(RECORDS SHOWN Opens)

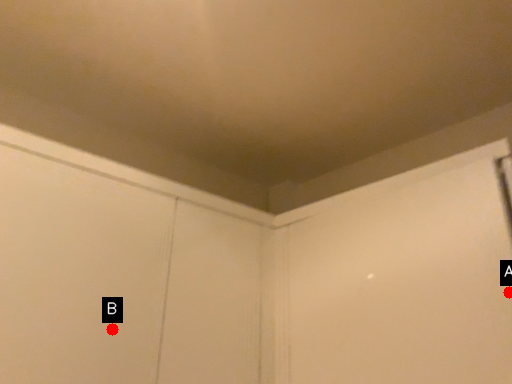
Question: Two points are circled on the image, labeled by A and B beside each circle. Which point is further to the camera?

Choices:
 (A) A is further
 (B) B is further

Answer: (B)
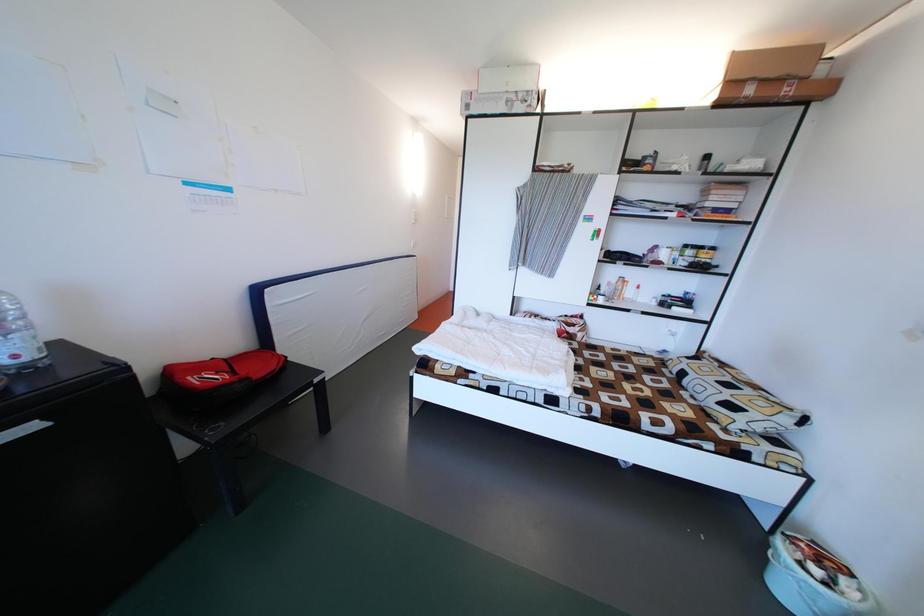
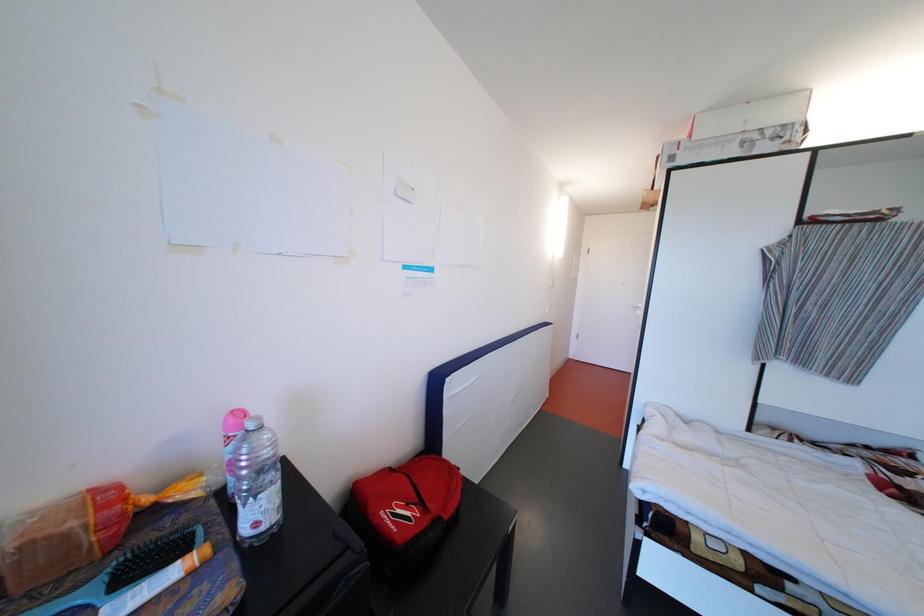
Question: The first image is from the beginning of the video and the second image is from the end. How did the camera likely rotate when shooting the video?

Choices:
 (A) Left
 (B) Right
 (C) Up
 (D) Down

Answer: (A)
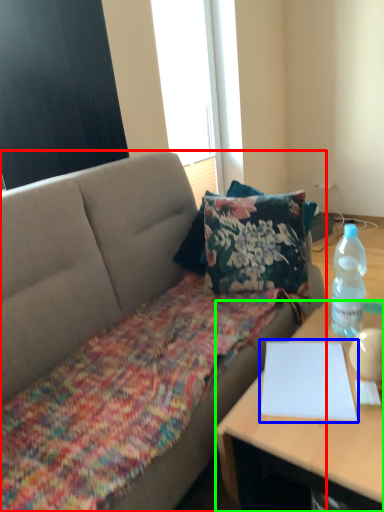
Question: Which object is positioned closest to studio couch (highlighted by a red box)? Select from notebook (highlighted by a blue box) and desk (highlighted by a green box).

Choices:
 (A) notebook
 (B) desk

Answer: (A)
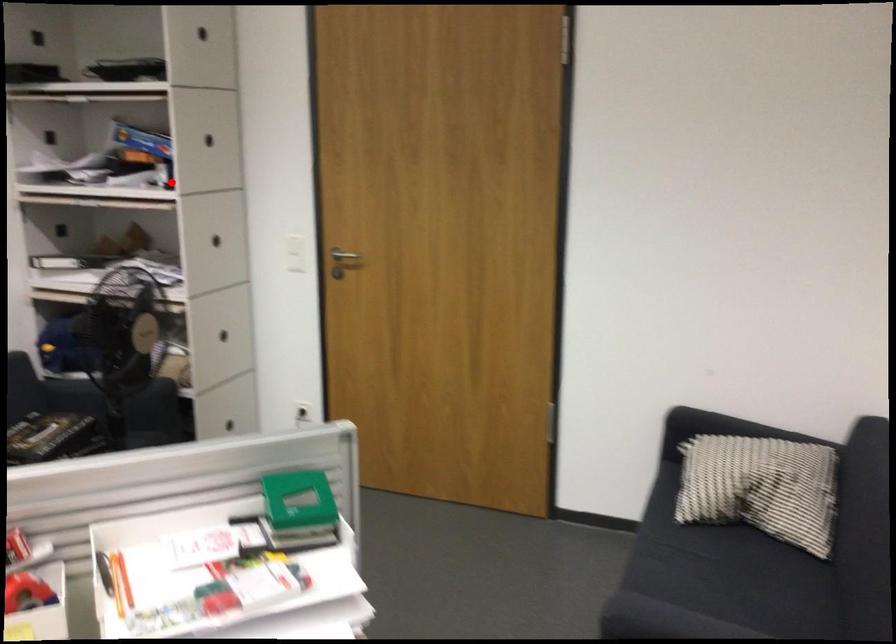
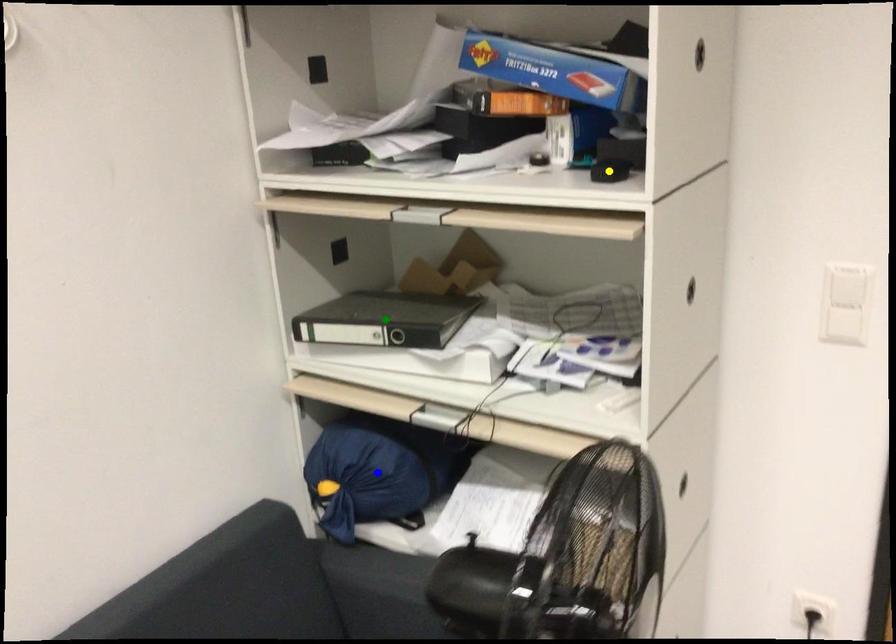
Question: I am providing you with two images of the same scene from different viewpoints. A red point is marked on the first image. You are given multiple points on the second image. Can you choose the point in image 2 that corresponds to the point in image 1?

Choices:
 (A) blue point
 (B) yellow point
 (C) green point

Answer: (B)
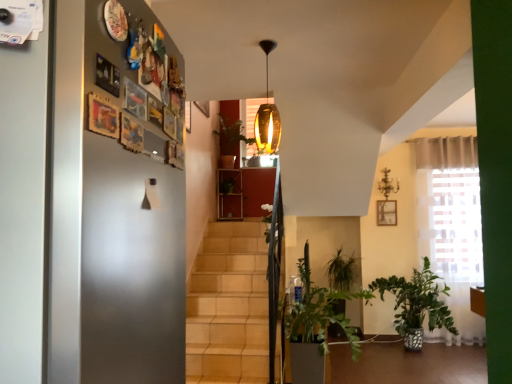
Identify the location of matte wooden picture frame at upper right. The width and height of the screenshot is (512, 384). (386, 212).

The width and height of the screenshot is (512, 384). Describe the element at coordinates (386, 212) in the screenshot. I see `matte wooden picture frame at upper right` at that location.

Image resolution: width=512 pixels, height=384 pixels. Identify the location of matte wooden picture frame at upper right. (386, 212).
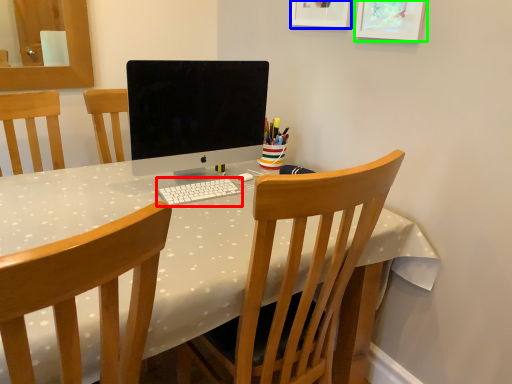
Question: Which object is the closest to the computer keyboard (highlighted by a red box)? Choose among these: picture frame (highlighted by a blue box) or picture frame (highlighted by a green box).

Choices:
 (A) picture frame
 (B) picture frame

Answer: (B)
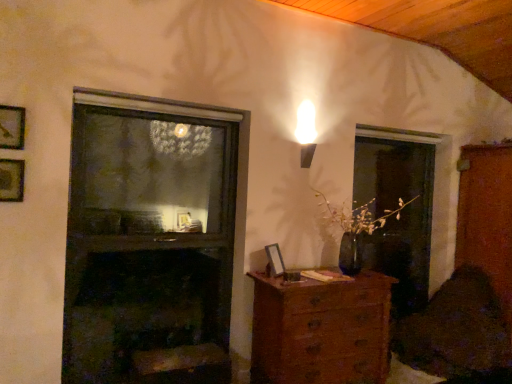
Question: Is wooden picture frame at lower center, which is the first picture frame from back to front, to the left of velvet dark brown swivel chair at lower right from the viewer's perspective?

Choices:
 (A) yes
 (B) no

Answer: (A)

Question: Does wooden picture frame at lower center, which is the first picture frame from back to front, turn towards velvet dark brown swivel chair at lower right?

Choices:
 (A) yes
 (B) no

Answer: (B)

Question: Is the position of wooden picture frame at lower center, positioned as the third picture frame in front-to-back order, less distant than that of velvet dark brown swivel chair at lower right?

Choices:
 (A) no
 (B) yes

Answer: (B)

Question: Is wooden picture frame at lower center, which is counted as the third picture frame, starting from the top, thinner than velvet dark brown swivel chair at lower right?

Choices:
 (A) yes
 (B) no

Answer: (A)

Question: Does wooden picture frame at lower center, which is counted as the third picture frame, starting from the top, have a lesser height compared to velvet dark brown swivel chair at lower right?

Choices:
 (A) no
 (B) yes

Answer: (B)

Question: In terms of height, does dark glass fireplace at center look taller or shorter compared to velvet dark brown swivel chair at lower right?

Choices:
 (A) short
 (B) tall

Answer: (B)

Question: Is dark glass fireplace at center bigger or smaller than velvet dark brown swivel chair at lower right?

Choices:
 (A) big
 (B) small

Answer: (B)

Question: From a real-world perspective, is dark glass fireplace at center physically located above or below velvet dark brown swivel chair at lower right?

Choices:
 (A) below
 (B) above

Answer: (B)

Question: Would you say dark glass fireplace at center is to the left or to the right of velvet dark brown swivel chair at lower right in the picture?

Choices:
 (A) left
 (B) right

Answer: (A)

Question: From the image's perspective, relative to wooden picture frame at upper left, which is the 2th picture frame in back-to-front order, is transparent glass screen door at right above or below?

Choices:
 (A) below
 (B) above

Answer: (A)

Question: In terms of width, does transparent glass screen door at right look wider or thinner when compared to wooden picture frame at upper left, which is the 2th picture frame in back-to-front order?

Choices:
 (A) thin
 (B) wide

Answer: (B)

Question: In terms of size, does transparent glass screen door at right appear bigger or smaller than wooden picture frame at upper left, the second picture frame from the front?

Choices:
 (A) big
 (B) small

Answer: (A)

Question: In the image, is transparent glass screen door at right positioned in front of or behind wooden picture frame at upper left, the third picture frame in the right-to-left sequence?

Choices:
 (A) behind
 (B) front

Answer: (A)

Question: Which is correct: wooden picture frame at upper left, the second picture frame from the front, is inside velvet dark brown swivel chair at lower right, or outside of it?

Choices:
 (A) inside
 (B) outside

Answer: (B)

Question: Considering the positions of wooden picture frame at upper left, the second picture frame viewed from the top, and velvet dark brown swivel chair at lower right in the image, is wooden picture frame at upper left, the second picture frame viewed from the top, taller or shorter than velvet dark brown swivel chair at lower right?

Choices:
 (A) short
 (B) tall

Answer: (A)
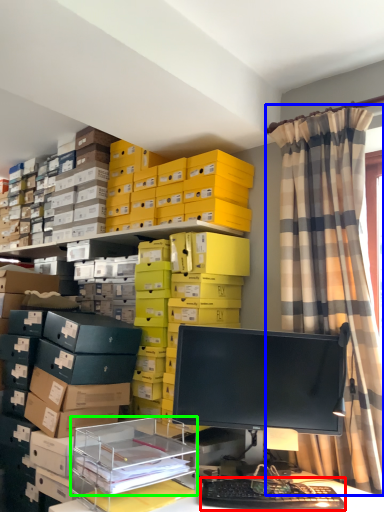
Question: Based on their relative distances, which object is nearer to computer keyboard (highlighted by a red box)? Choose from curtain (highlighted by a blue box) and shelf (highlighted by a green box).

Choices:
 (A) curtain
 (B) shelf

Answer: (B)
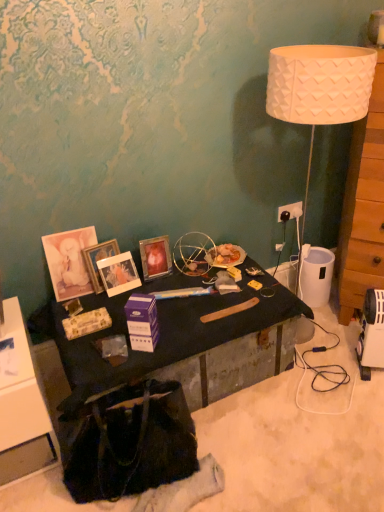
The width and height of the screenshot is (384, 512). I want to click on vacant location behind purple cardboard box at center, so coord(157,314).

(RECORDS SHOWN Closes)

**WORK TASK:** Find every line in the entries above that contains the word "outside", and copy each of those lines in full.

**ANSWER TO THE EXERCISE:**
Question: Which is correct: wooden picture frame at upper left, the second picture frame from the front, is inside velvet dark brown swivel chair at lower right, or outside of it?
 (B) outside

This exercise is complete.